§ Activity
Copy exactly the lines of the records below, and only those lines, beginning with the line that contains "(691, 494) = (552, 538): none -> brown duck" and ending with the line that contains "(423, 203) = (479, 395): grey".

[Source records]
★ ★ ★ ★

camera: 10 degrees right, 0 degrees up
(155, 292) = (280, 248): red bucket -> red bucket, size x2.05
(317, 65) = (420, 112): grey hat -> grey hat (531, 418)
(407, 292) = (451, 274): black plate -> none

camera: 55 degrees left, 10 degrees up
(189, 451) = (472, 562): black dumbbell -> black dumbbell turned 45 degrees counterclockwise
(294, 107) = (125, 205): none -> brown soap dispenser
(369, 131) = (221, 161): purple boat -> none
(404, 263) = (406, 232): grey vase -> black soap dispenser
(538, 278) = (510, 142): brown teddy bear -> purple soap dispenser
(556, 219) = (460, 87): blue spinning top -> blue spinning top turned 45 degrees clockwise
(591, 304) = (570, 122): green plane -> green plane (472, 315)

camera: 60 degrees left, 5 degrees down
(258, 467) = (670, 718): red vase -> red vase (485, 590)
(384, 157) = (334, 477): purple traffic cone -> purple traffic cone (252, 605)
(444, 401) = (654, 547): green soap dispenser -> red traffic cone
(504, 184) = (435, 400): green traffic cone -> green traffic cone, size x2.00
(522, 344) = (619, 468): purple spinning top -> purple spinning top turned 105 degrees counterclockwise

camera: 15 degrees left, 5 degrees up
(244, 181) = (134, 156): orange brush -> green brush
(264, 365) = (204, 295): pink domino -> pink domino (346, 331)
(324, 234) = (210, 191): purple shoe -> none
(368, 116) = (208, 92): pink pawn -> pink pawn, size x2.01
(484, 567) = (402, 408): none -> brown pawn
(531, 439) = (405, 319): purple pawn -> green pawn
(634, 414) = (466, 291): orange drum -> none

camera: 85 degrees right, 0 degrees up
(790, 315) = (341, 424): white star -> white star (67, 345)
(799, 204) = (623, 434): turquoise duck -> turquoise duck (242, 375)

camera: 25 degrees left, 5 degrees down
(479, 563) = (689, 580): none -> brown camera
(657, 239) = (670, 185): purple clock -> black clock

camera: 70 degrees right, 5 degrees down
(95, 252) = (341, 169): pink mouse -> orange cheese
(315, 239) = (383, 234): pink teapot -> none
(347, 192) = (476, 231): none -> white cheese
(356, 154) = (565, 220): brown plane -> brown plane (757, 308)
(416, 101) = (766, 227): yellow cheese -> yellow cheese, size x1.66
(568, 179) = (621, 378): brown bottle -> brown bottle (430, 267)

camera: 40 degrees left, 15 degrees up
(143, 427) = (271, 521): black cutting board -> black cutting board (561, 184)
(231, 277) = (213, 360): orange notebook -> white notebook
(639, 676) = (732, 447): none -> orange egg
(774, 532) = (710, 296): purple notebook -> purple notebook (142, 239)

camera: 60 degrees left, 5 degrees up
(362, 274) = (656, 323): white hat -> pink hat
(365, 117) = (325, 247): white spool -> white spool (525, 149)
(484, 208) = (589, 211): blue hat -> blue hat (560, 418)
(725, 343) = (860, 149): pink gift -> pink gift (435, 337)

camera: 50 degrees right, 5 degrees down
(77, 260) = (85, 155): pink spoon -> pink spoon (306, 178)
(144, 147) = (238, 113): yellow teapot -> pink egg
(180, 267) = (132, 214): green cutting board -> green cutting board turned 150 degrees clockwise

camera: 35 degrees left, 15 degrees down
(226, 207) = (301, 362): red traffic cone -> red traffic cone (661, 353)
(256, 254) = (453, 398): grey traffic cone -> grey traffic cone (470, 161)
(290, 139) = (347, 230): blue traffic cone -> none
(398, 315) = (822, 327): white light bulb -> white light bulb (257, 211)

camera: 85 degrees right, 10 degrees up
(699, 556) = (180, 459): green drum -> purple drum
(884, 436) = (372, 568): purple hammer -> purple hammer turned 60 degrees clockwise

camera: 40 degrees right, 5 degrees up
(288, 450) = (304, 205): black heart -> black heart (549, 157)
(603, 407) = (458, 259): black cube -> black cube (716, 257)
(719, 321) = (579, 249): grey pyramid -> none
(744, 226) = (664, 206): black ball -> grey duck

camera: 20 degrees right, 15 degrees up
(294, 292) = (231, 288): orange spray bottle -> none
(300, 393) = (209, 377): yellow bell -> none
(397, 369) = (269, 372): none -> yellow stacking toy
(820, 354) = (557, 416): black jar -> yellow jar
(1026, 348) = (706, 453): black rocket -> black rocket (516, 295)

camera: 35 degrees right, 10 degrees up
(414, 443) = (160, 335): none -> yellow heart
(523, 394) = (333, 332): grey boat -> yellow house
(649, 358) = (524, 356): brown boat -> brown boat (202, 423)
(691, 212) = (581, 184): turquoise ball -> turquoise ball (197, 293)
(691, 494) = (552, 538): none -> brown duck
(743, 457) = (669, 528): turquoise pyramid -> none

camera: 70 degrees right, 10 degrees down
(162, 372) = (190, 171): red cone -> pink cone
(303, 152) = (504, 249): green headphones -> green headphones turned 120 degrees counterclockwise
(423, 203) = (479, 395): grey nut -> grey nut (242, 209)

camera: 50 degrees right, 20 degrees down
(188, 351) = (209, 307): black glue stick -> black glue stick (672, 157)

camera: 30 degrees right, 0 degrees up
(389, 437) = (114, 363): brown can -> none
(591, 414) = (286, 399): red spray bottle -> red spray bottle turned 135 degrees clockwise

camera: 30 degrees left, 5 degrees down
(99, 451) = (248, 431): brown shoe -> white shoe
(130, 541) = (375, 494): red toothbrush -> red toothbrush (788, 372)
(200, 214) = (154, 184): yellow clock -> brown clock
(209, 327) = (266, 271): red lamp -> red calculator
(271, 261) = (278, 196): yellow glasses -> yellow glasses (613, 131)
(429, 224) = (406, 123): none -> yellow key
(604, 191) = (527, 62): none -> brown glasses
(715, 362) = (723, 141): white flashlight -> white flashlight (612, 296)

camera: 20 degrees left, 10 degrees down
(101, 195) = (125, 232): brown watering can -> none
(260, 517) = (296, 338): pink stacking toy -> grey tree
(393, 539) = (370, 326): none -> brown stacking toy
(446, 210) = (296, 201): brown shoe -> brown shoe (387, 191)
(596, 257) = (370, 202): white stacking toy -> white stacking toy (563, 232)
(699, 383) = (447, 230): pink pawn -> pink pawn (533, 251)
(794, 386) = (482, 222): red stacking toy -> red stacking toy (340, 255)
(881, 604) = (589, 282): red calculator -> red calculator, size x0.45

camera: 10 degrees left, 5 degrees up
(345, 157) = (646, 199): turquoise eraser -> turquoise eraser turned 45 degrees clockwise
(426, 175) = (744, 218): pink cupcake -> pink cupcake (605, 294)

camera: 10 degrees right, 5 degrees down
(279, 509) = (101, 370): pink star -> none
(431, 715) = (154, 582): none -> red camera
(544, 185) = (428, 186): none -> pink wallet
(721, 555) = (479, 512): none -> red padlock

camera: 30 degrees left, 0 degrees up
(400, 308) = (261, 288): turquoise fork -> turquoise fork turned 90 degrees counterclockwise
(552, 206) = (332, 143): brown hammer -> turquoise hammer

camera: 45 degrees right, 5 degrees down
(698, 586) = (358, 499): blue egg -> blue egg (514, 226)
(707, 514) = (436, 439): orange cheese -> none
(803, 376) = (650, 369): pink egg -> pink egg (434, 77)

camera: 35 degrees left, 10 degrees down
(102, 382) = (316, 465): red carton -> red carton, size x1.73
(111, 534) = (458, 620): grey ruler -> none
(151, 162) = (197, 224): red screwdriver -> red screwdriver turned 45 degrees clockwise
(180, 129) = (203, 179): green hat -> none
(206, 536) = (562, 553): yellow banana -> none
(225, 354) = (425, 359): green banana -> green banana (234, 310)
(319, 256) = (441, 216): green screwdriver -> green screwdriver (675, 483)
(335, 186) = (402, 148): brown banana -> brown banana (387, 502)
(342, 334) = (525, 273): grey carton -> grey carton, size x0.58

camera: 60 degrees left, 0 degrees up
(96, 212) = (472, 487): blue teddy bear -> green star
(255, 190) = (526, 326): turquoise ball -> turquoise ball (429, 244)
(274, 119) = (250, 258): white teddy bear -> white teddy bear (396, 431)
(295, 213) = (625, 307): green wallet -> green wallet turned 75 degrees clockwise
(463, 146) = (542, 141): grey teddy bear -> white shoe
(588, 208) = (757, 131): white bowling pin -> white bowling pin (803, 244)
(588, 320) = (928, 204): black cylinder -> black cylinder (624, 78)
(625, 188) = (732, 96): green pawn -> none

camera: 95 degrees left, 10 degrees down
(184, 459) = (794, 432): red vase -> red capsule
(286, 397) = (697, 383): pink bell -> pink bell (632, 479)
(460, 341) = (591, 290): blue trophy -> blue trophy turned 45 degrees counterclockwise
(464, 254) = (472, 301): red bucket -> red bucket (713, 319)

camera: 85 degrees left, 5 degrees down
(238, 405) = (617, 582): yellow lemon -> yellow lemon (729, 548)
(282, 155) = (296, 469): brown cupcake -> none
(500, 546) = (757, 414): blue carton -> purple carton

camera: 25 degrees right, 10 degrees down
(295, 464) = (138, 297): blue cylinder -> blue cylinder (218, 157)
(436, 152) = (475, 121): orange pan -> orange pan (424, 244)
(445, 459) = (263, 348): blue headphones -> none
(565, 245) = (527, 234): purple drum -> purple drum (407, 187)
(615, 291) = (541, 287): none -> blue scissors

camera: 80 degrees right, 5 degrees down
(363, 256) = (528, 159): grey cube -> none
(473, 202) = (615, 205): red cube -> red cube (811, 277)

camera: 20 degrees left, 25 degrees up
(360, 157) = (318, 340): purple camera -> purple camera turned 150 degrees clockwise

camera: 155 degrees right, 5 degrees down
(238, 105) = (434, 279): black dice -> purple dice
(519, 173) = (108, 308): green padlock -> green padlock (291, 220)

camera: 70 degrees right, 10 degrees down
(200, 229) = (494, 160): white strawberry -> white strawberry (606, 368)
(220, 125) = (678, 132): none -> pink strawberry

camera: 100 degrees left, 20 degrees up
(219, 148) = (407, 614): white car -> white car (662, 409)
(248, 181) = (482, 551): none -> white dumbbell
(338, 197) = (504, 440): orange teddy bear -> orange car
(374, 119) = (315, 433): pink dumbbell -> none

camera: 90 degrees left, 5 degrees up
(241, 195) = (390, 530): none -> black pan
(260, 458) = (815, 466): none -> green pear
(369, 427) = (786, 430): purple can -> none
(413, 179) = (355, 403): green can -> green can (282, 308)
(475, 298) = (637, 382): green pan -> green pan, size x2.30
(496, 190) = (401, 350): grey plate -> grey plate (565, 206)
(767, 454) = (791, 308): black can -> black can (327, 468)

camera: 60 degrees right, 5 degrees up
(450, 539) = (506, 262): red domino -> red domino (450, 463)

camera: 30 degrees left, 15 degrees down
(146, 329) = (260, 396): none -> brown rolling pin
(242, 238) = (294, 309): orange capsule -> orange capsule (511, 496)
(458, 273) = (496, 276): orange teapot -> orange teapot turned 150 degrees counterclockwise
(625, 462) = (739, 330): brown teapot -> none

★ ★ ★ ★

§ Output below
(691, 494) = (552, 538): none -> brown duck
(743, 457) = (669, 528): turquoise pyramid -> none

camera: 70 degrees right, 10 degrees down
(162, 372) = (190, 171): red cone -> pink cone
(303, 152) = (504, 249): green headphones -> green headphones turned 120 degrees counterclockwise
(423, 203) = (479, 395): grey nut -> grey nut (242, 209)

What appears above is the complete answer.